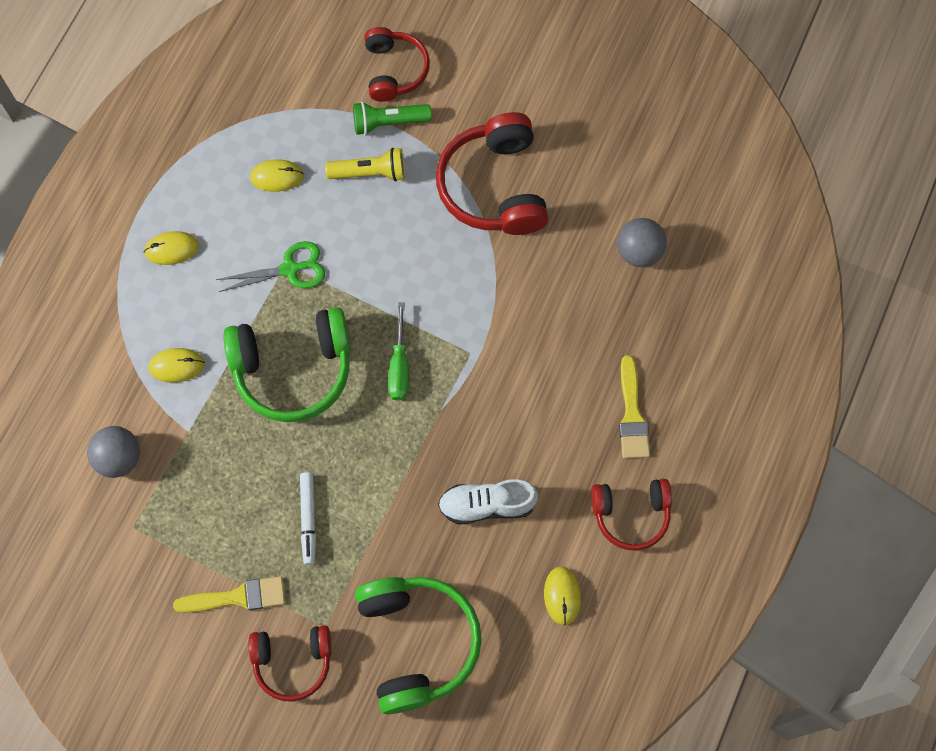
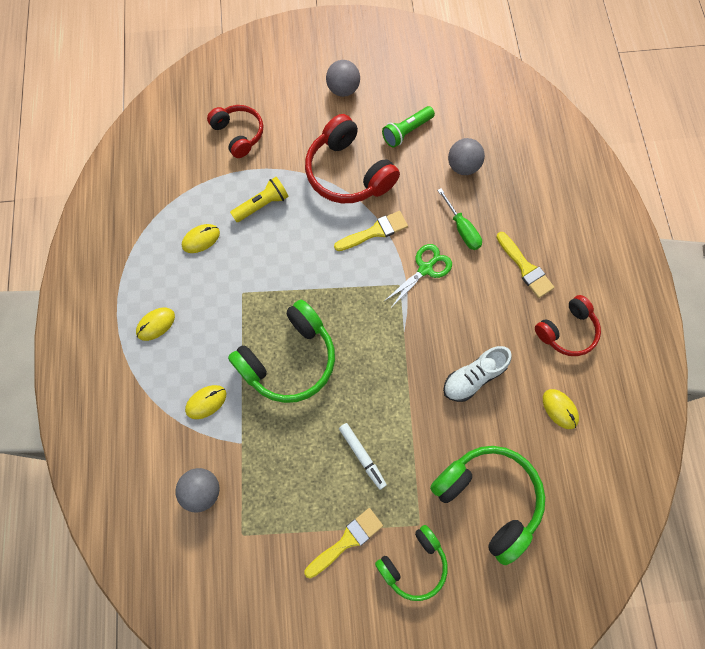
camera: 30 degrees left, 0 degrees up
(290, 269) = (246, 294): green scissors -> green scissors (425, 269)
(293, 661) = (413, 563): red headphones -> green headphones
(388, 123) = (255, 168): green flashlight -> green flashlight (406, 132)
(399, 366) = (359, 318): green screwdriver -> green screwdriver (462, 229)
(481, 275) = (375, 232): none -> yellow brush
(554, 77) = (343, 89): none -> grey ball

+ + + + + + +

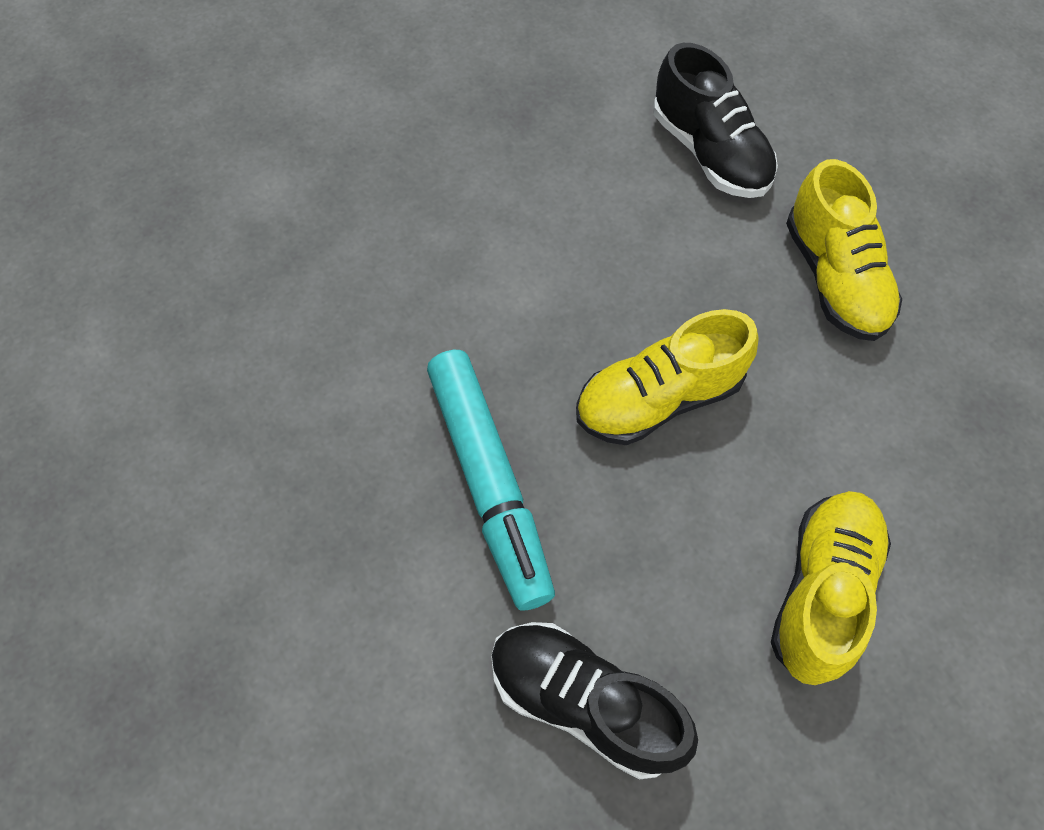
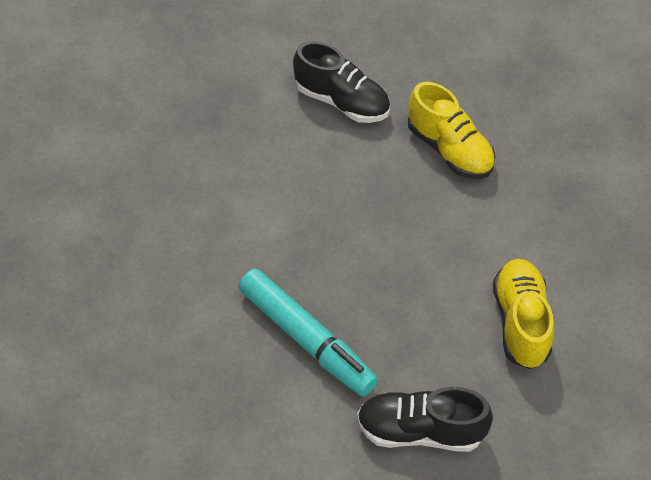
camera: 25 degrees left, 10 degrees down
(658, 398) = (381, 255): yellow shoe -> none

+ + + + + + +

EXERCISE BRIEF
Which lines above run from the one containing "(399, 366) = (359, 318): green" to the one containing "(554, 77) = (343, 89): none -> grey ball"? Give them again exactly, both ends included.

WORKED SOLUTION
(399, 366) = (359, 318): green screwdriver -> green screwdriver (462, 229)
(481, 275) = (375, 232): none -> yellow brush
(554, 77) = (343, 89): none -> grey ball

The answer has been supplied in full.